RECORDS SUPPLIED.
____________________

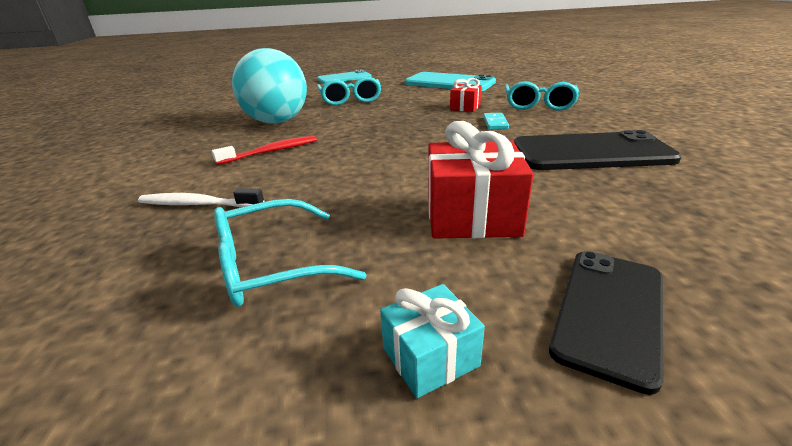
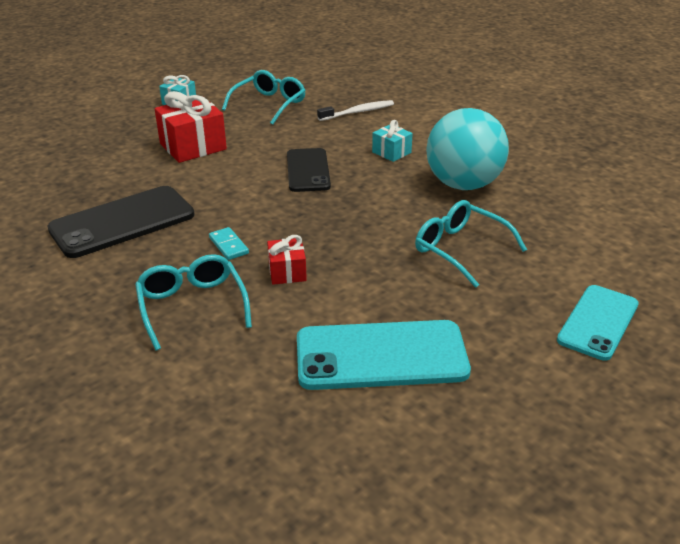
camera: 145 degrees right, 5 degrees up
(271, 151) = (391, 152): red toothbrush -> turquoise gift
(609, 312) = (118, 127): black phone -> black phone (308, 170)

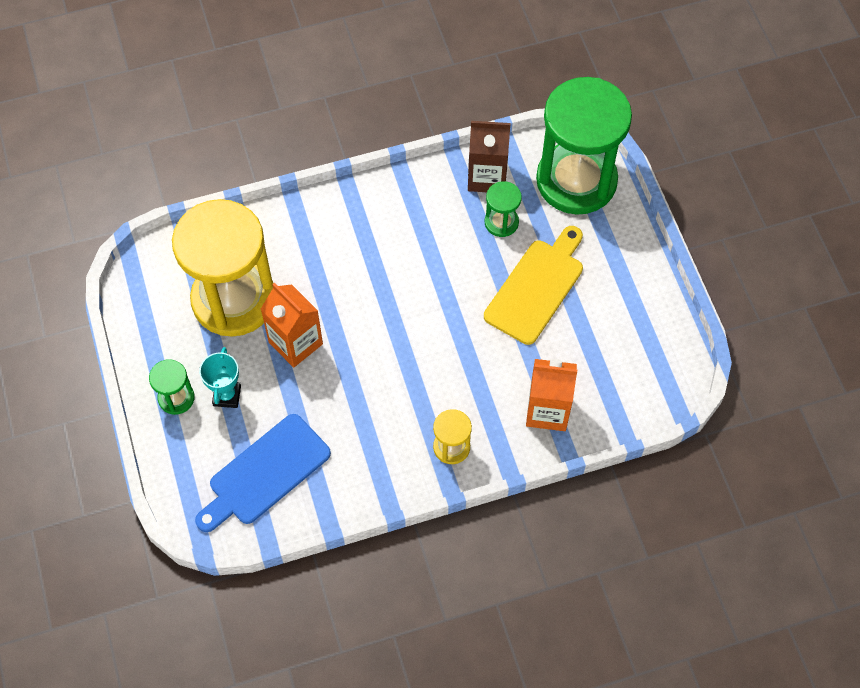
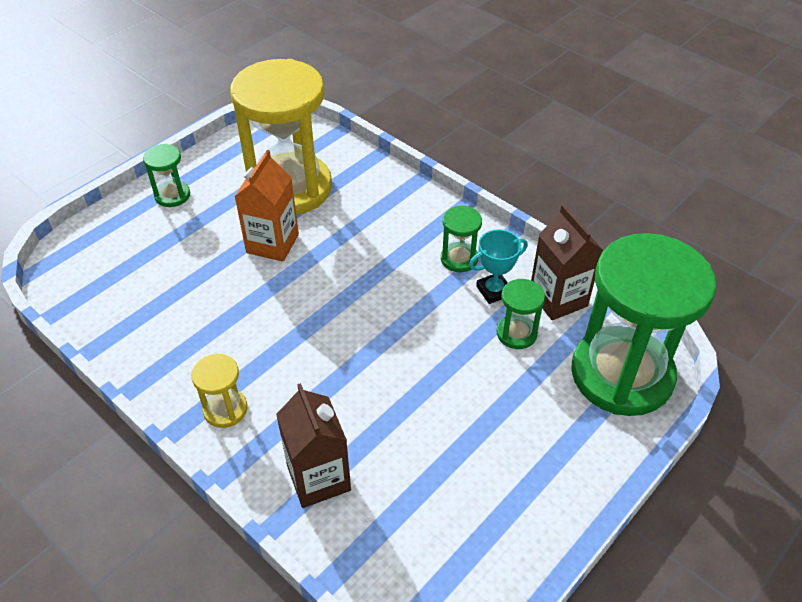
camera: 60 degrees right, 15 degrees down
(227, 396) = (192, 224): turquoise trophy -> turquoise trophy (494, 291)
(265, 473) = (125, 281): blue cutting board -> none
(404, 218) = (459, 259): none -> green hourglass
(536, 287) = (464, 398): yellow cutting board -> none
(547, 411) = (318, 478): orange carton -> brown carton

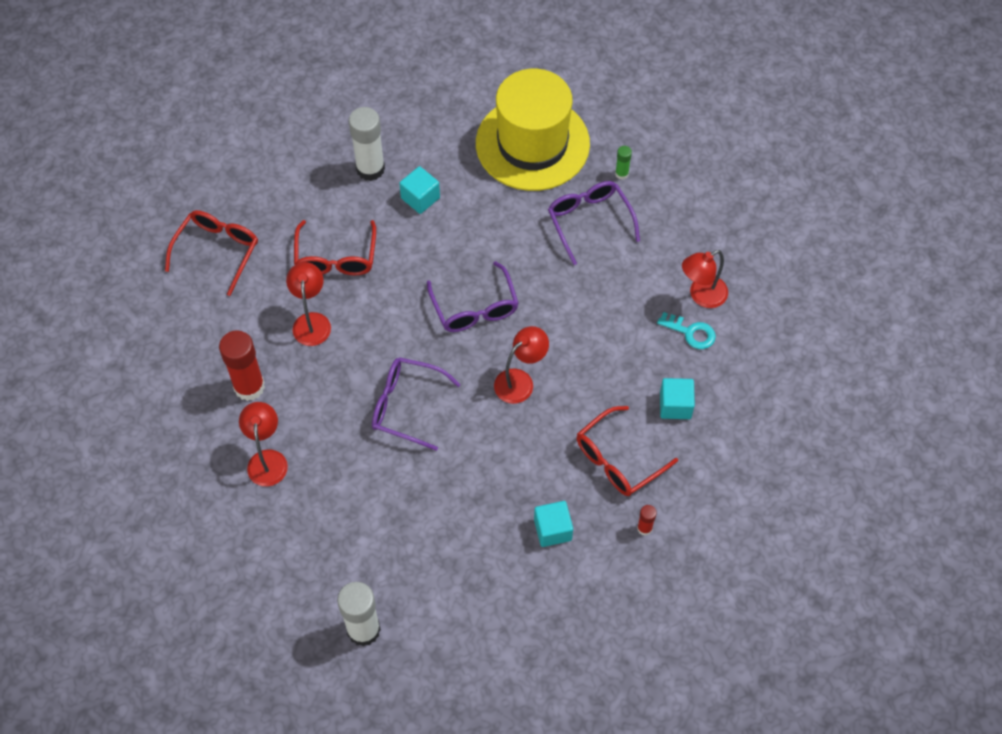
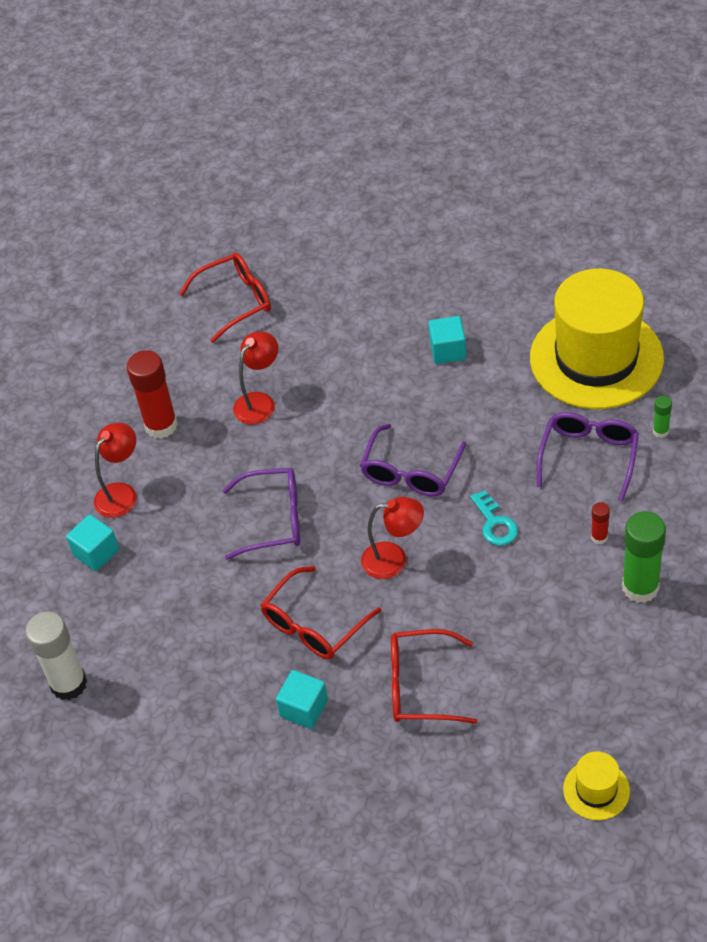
camera: 45 degrees right, 10 degrees down
(336, 258) = (328, 361): red glasses -> red glasses (314, 625)
(370, 169) = (426, 302): white glue stick -> none
(406, 406) = (274, 520): purple glasses -> purple glasses turned 120 degrees clockwise
(644, 528) = (389, 764): red glue stick -> red glue stick (599, 537)
(675, 405) = (521, 672): turquoise cube -> turquoise cube (96, 552)
(691, 332) = (598, 615): turquoise key -> turquoise key (495, 524)
(701, 296) = (640, 587): red lamp -> green glue stick
(789, 454) = (596, 790): none -> yellow hat

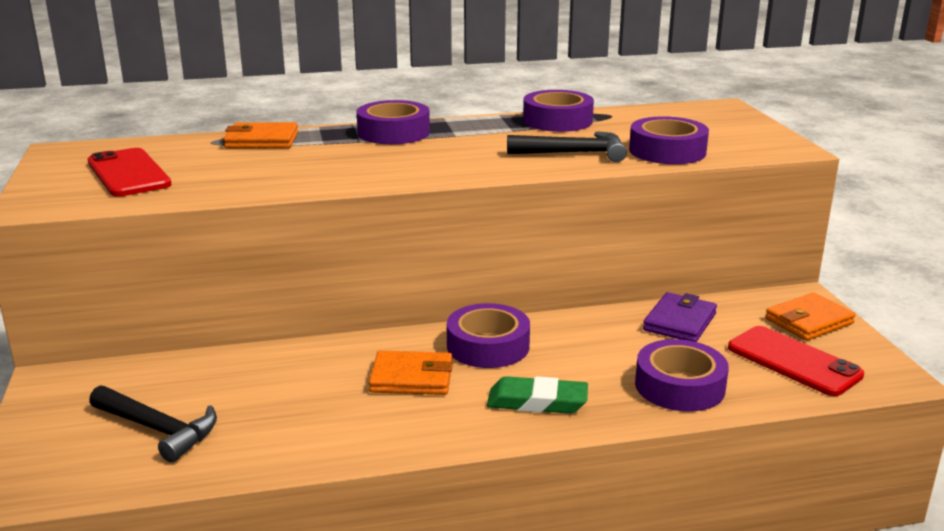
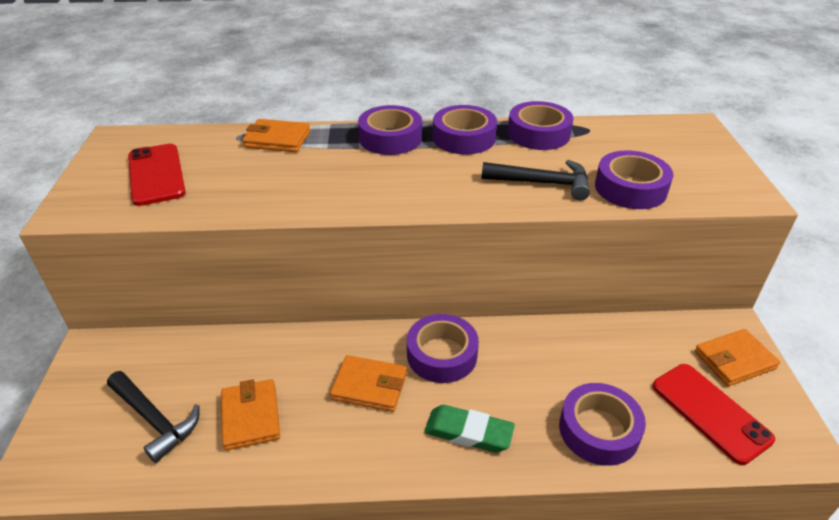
camera: 10 degrees right, 15 degrees up
(277, 415) = (251, 416): none -> orange wallet
(476, 128) = (464, 138): none -> purple tape
(679, 322) = (615, 346): purple wallet -> none

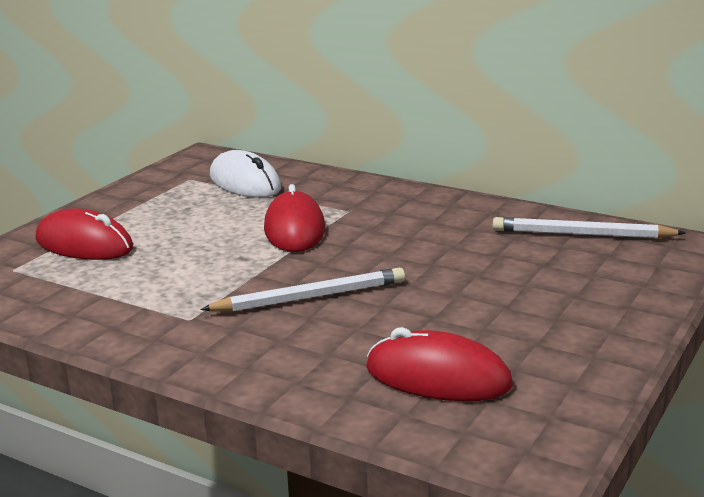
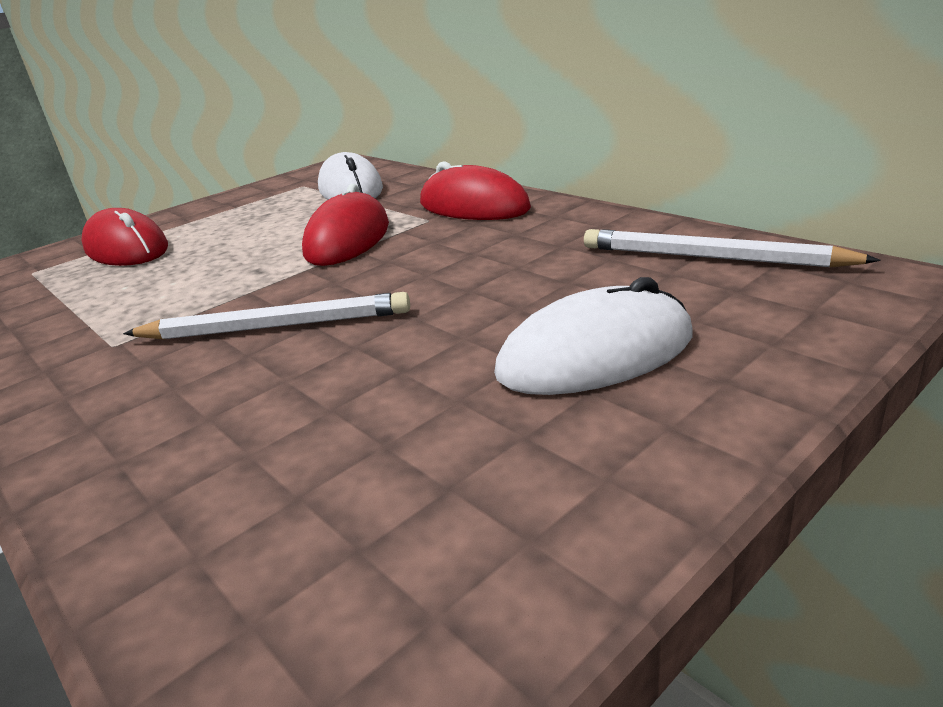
camera: 20 degrees right, 5 degrees up
(438, 377) = (314, 484): red mouse -> red mouse (473, 206)
(547, 299) = (595, 355): none -> white mouse

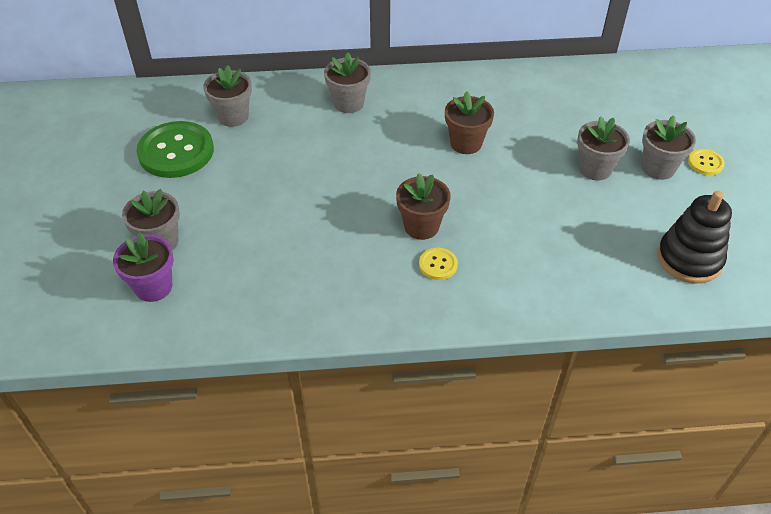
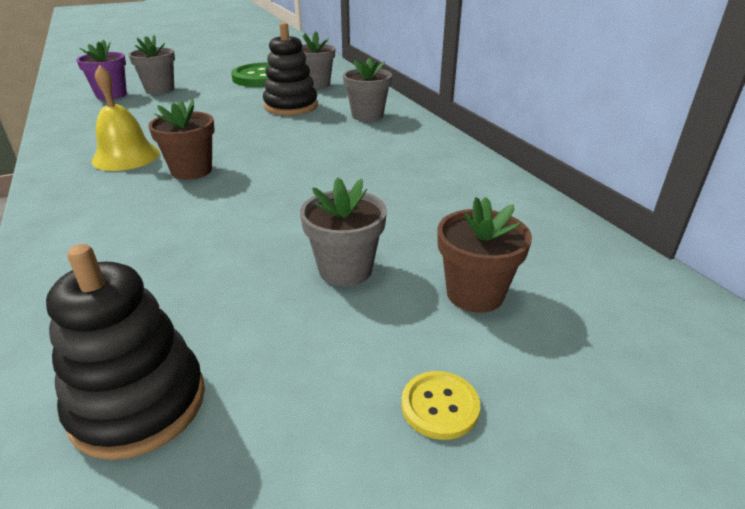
camera: 70 degrees right, 15 degrees down
(292, 145) = (291, 106): none -> black stacking toy
(369, 269) = (126, 157): none -> yellow bell
(438, 265) = (131, 186): yellow button -> none
(466, 143) = (343, 174): brown flower pot -> brown flower pot (475, 294)
(658, 168) = (384, 337): grey flower pot -> none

____________________

WHAT YOU SHOULD DO. The lines from the start of the records above through the line that holds "(370, 169) = (426, 302): white" are to be copied exactly, both ends included, and no pictures are to be copied.

OUTPUT OF THE TASK.
camera: 145 degrees right, 5 degrees up
(271, 151) = (391, 152): red toothbrush -> turquoise gift
(609, 312) = (118, 127): black phone -> black phone (308, 170)

camera: 60 degrees right, 15 degrees down
(227, 396) = (192, 224): turquoise trophy -> turquoise trophy (494, 291)
(265, 473) = (125, 281): blue cutting board -> none
(404, 218) = (459, 259): none -> green hourglass
(536, 287) = (464, 398): yellow cutting board -> none
(547, 411) = (318, 478): orange carton -> brown carton

camera: 45 degrees right, 10 degrees down
(336, 258) = (328, 361): red glasses -> red glasses (314, 625)
(370, 169) = (426, 302): white glue stick -> none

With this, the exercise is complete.